- _Problem requirements_:
Of all the lines in the records, how many hold the word "instances"? Answer with the number only.

start Entries provided

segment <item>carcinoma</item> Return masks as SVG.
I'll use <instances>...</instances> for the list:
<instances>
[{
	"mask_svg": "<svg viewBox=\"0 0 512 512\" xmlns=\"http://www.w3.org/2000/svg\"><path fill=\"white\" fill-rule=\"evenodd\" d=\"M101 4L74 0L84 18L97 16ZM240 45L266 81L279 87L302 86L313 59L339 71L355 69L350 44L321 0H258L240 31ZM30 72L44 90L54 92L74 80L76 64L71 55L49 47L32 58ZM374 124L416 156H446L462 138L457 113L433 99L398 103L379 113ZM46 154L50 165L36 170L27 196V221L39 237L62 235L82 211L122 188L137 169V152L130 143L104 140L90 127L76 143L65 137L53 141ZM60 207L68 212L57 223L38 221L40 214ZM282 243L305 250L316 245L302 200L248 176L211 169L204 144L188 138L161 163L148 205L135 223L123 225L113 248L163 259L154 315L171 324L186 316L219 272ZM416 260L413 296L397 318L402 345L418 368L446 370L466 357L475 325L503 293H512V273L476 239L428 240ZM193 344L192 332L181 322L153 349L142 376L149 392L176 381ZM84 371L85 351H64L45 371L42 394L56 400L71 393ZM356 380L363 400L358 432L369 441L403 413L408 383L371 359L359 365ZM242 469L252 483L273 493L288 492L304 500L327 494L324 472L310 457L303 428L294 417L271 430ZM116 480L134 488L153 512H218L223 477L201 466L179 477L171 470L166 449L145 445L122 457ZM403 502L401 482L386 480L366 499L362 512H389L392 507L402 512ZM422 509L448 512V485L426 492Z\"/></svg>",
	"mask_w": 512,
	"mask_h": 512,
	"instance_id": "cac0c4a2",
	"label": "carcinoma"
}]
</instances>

end Entries provided

- _Written response_:
3